** GIVEN PROBLEM **
Return every line of the records that contains the string "pizz".

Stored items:
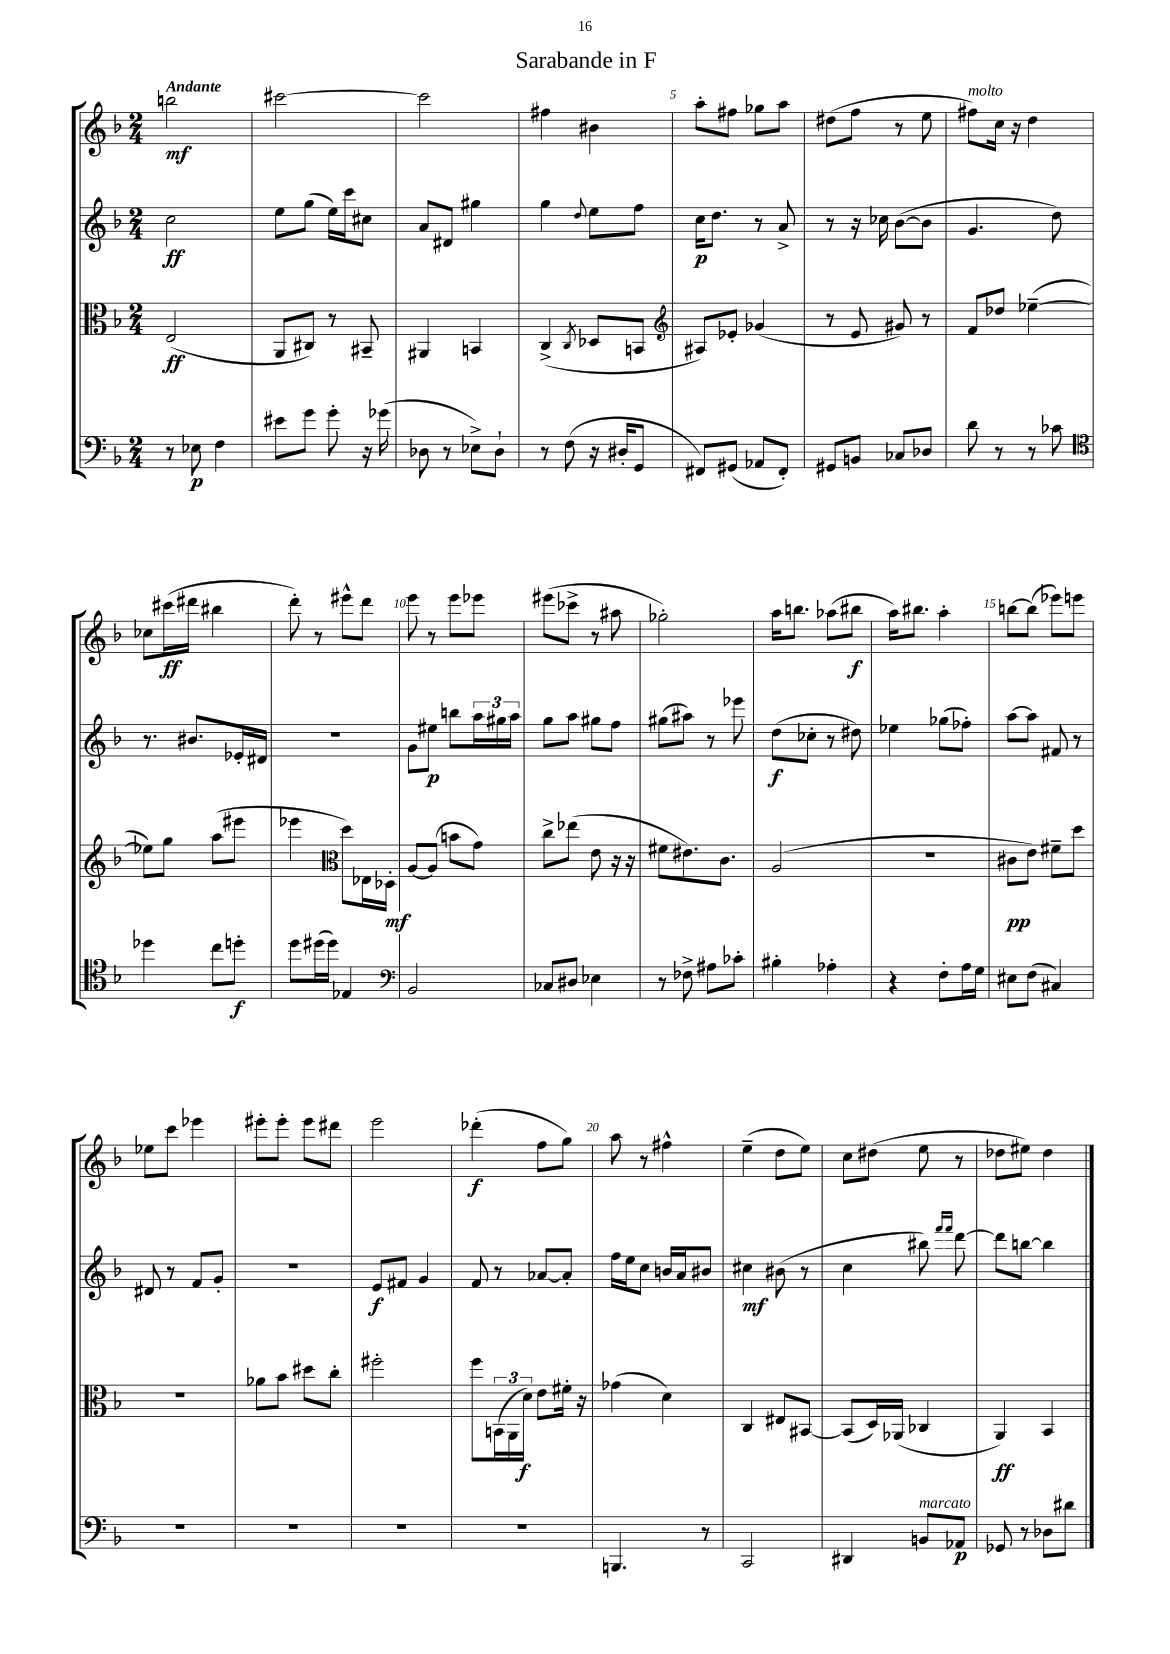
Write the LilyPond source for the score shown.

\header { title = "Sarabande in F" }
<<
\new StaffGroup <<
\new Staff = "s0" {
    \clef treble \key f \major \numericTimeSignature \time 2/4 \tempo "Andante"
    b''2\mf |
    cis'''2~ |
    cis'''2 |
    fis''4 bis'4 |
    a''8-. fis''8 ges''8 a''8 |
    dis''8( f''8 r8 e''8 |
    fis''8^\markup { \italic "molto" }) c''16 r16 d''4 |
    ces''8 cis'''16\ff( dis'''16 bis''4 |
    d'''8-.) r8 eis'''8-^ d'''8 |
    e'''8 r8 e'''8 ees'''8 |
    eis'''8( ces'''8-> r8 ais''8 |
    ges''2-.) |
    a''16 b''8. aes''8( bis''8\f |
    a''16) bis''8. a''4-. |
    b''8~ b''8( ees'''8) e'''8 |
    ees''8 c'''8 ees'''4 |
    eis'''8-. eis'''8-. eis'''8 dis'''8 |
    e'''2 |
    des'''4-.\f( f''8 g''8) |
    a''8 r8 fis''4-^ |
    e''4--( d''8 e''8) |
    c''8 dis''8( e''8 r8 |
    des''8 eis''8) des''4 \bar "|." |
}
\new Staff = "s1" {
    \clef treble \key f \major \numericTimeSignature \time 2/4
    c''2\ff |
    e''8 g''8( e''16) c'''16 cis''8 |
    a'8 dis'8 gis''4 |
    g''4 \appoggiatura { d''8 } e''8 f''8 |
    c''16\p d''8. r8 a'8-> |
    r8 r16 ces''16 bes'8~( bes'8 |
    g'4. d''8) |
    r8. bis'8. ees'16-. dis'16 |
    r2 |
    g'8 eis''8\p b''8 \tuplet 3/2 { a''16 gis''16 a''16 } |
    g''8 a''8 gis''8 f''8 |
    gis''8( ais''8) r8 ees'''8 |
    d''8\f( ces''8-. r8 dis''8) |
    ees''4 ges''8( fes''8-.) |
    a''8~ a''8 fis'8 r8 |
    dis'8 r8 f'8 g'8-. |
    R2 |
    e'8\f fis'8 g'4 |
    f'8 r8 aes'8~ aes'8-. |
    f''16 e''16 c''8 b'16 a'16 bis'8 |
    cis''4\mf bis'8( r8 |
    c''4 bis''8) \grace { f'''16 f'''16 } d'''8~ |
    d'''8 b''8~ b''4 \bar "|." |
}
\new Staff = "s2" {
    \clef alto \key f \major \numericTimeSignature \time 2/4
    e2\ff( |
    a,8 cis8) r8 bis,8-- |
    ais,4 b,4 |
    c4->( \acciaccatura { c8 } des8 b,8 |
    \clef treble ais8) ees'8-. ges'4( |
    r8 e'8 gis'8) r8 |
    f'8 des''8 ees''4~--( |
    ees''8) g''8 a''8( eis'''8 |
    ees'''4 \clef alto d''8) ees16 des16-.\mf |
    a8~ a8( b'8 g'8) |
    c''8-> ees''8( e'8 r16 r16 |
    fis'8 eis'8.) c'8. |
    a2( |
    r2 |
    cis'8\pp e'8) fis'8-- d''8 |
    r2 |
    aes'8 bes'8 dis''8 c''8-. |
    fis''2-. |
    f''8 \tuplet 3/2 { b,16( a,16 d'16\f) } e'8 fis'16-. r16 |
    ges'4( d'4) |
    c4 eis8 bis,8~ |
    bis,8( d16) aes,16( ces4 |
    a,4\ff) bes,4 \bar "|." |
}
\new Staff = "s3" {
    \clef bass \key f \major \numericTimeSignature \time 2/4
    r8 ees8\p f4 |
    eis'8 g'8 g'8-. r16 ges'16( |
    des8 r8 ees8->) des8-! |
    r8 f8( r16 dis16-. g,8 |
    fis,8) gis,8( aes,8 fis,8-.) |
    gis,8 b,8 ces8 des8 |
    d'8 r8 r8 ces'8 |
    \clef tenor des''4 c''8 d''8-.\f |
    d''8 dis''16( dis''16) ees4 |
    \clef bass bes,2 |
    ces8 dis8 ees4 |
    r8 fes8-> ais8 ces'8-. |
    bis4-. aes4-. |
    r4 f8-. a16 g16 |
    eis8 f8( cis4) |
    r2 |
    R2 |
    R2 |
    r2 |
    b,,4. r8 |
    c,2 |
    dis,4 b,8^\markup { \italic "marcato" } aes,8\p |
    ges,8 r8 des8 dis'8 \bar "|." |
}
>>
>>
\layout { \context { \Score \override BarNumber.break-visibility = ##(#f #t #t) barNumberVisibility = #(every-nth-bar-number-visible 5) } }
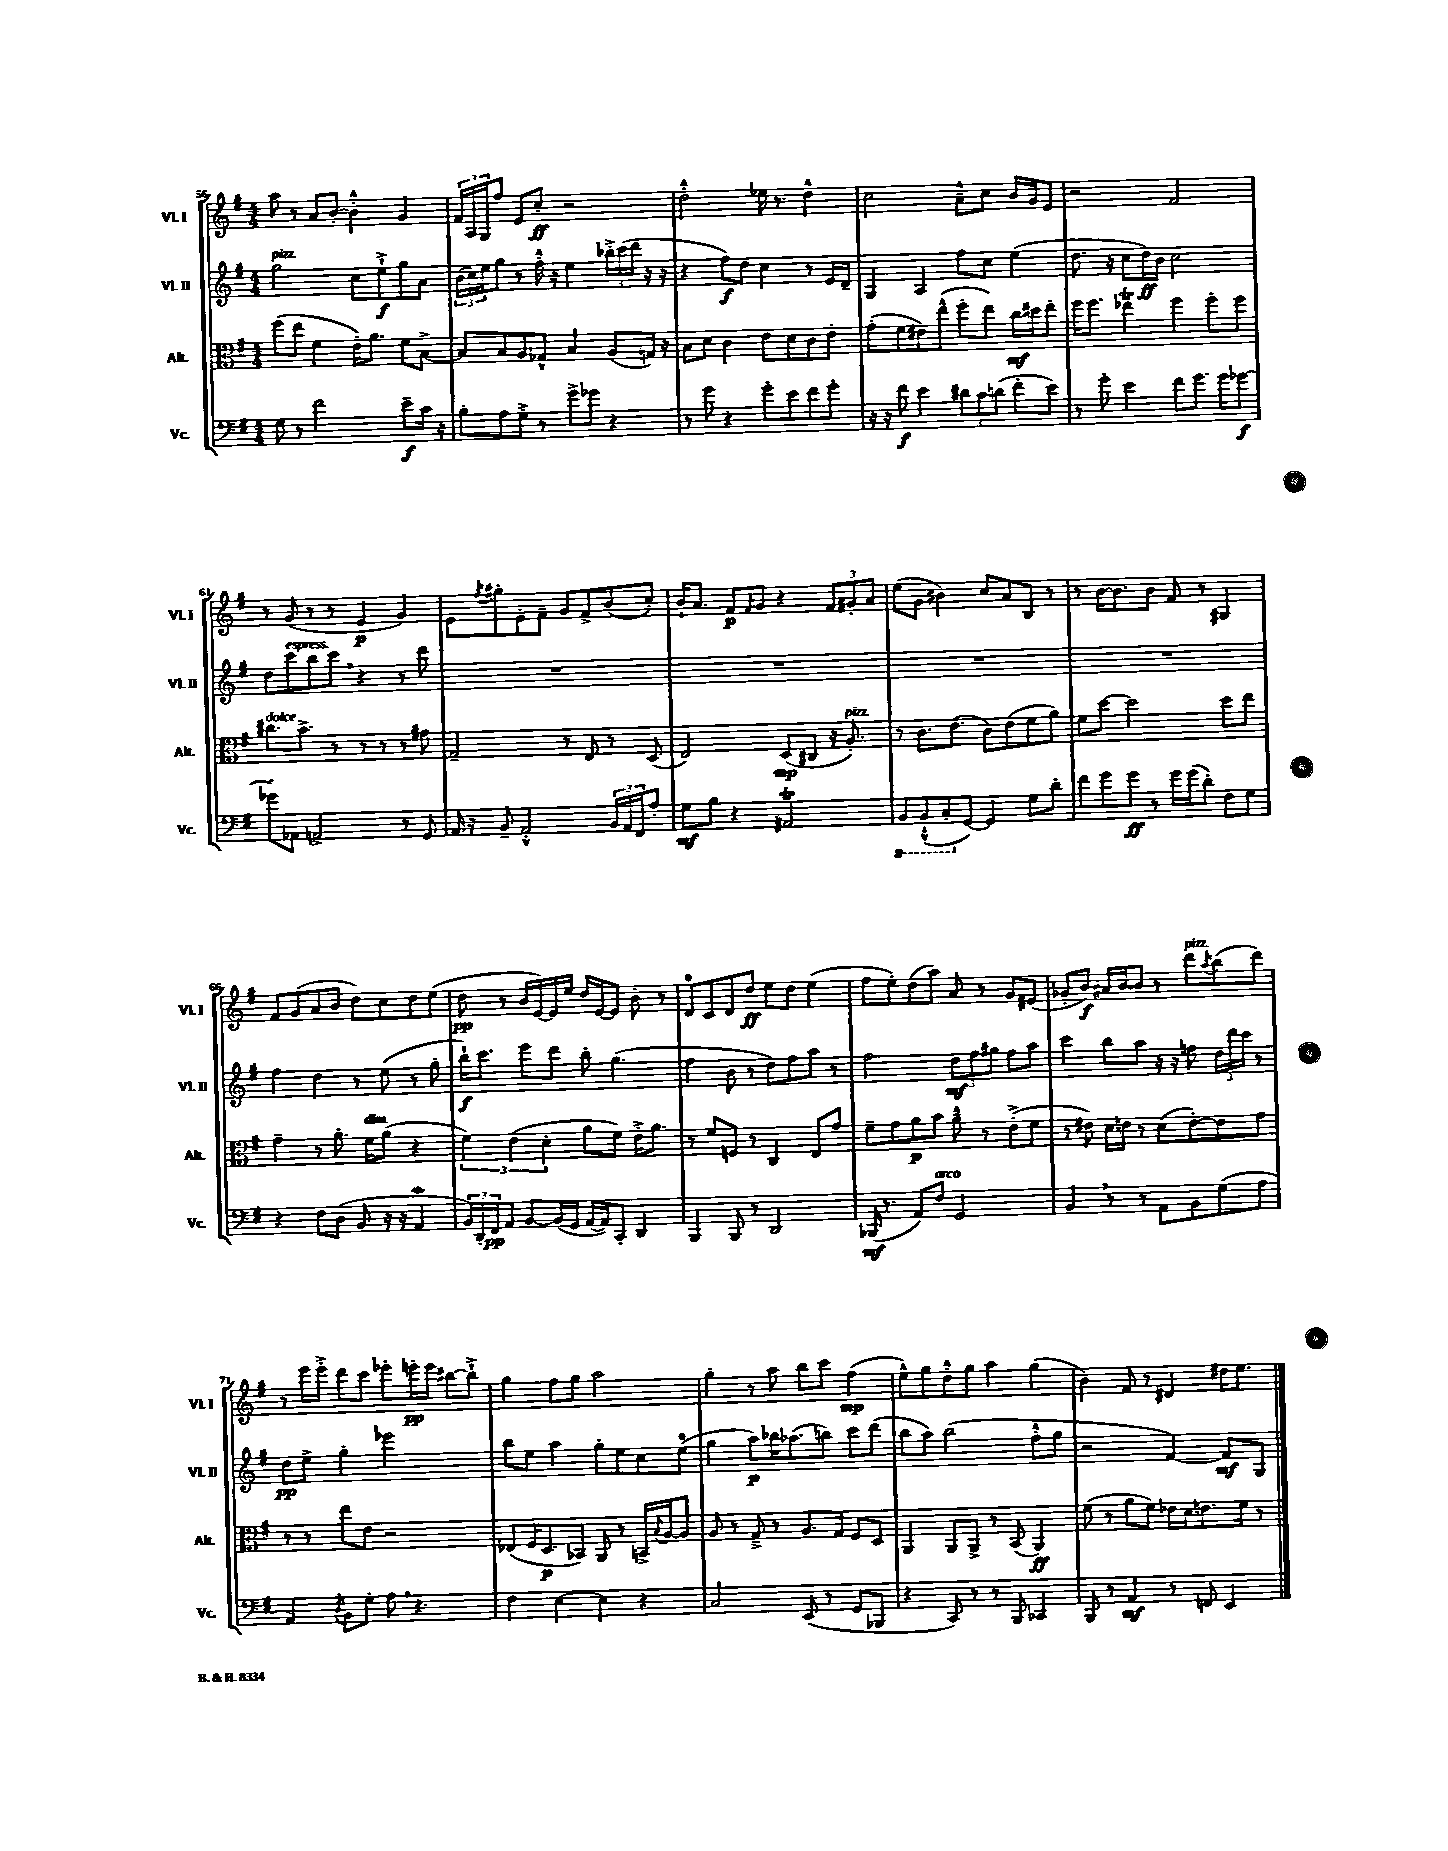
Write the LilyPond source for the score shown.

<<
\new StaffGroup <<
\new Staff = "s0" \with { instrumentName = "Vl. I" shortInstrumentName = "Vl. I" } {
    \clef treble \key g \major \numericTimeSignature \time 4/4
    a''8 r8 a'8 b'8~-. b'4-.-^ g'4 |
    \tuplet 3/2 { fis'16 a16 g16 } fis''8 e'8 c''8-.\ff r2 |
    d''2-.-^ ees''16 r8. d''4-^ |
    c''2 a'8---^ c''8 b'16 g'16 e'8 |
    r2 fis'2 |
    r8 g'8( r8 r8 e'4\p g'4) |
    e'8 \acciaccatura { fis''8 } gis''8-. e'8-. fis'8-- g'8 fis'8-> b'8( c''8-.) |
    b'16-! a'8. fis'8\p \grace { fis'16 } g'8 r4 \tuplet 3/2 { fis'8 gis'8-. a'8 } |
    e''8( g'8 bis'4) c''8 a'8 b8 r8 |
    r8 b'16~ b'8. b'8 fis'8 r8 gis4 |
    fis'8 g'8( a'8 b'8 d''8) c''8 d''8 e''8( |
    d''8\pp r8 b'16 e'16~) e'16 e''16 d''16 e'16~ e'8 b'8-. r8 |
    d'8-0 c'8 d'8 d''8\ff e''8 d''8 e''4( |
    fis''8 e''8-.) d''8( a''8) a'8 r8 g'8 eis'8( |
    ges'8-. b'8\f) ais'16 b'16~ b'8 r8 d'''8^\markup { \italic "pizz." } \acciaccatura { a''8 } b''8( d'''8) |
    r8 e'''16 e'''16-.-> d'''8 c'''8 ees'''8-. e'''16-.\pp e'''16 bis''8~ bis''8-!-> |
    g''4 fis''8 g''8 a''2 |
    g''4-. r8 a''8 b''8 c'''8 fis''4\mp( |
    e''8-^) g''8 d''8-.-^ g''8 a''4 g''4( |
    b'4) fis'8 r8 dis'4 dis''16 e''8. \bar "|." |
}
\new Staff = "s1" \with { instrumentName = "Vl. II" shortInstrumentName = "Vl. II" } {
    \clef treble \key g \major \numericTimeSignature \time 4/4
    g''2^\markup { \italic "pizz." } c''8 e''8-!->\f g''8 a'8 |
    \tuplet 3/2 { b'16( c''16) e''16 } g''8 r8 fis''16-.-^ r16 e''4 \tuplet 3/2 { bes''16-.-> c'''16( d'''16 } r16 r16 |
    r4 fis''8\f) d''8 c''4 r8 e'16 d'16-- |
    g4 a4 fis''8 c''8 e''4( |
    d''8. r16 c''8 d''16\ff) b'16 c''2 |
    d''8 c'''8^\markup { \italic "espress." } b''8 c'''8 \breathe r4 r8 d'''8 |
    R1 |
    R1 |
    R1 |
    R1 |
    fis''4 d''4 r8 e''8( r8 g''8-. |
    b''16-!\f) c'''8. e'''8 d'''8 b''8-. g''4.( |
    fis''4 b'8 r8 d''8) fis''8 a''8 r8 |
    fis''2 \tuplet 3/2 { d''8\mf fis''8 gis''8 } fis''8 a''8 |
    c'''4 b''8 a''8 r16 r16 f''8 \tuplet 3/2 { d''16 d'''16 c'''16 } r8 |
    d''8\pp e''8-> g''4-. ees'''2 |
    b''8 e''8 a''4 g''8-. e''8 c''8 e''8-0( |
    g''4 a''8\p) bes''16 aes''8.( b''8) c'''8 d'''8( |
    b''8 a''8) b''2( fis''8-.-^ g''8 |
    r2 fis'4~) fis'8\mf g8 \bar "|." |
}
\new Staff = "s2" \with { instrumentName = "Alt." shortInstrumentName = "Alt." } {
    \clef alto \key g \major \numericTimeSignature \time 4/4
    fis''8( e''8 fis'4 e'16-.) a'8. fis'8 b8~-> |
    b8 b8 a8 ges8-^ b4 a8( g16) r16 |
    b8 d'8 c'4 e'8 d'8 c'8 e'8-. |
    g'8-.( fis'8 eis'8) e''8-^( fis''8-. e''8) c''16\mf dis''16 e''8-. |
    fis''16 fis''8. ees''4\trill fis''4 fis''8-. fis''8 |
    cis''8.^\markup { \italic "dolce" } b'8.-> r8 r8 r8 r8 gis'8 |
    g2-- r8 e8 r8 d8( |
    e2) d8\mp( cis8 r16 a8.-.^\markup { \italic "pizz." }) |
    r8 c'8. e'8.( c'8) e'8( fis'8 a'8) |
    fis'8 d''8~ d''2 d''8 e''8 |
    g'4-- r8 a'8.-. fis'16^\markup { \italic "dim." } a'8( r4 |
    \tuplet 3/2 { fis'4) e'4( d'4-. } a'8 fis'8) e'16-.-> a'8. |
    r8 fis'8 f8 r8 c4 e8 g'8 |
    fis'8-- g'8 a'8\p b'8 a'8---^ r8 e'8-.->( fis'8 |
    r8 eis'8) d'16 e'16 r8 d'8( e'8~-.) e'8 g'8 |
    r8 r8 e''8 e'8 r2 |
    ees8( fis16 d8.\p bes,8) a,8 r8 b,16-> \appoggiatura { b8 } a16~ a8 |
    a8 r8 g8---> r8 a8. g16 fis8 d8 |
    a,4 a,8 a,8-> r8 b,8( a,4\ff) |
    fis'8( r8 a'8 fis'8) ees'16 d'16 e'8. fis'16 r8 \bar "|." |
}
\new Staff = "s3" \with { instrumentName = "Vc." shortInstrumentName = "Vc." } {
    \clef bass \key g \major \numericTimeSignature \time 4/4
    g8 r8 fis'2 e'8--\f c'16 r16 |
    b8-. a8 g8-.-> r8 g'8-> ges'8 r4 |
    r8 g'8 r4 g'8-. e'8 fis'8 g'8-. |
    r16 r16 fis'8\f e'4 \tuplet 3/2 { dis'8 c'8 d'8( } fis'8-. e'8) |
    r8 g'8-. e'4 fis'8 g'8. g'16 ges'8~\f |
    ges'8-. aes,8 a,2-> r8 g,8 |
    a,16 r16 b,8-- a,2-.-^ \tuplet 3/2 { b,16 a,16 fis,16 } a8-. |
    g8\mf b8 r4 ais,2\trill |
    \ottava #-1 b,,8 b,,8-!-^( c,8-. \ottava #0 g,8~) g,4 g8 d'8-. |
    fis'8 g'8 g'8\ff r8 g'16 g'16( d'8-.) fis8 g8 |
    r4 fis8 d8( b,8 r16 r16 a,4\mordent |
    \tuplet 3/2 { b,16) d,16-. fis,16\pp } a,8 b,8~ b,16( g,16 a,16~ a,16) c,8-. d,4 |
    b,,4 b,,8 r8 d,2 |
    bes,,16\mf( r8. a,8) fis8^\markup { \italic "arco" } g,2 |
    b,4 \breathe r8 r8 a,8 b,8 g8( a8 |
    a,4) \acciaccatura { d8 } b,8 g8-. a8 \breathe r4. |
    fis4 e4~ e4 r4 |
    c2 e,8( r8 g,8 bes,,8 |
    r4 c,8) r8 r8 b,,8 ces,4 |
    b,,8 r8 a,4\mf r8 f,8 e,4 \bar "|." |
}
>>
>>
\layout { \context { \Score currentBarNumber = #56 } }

** THE OUTPUT **
    ges'8-. b'8\f) ais'16 b'16~ b'8 r8 d'''8^\markup { \italic "pizz." } \acciaccatura { a''8 } b''8( d'''8) |
    g''2^\markup { \italic "pizz." } c''8 e''8-!->\f g''8 a'8 |
    e2) d8\mp( cis8 r16 a8.-.^\markup { \italic "pizz." }) |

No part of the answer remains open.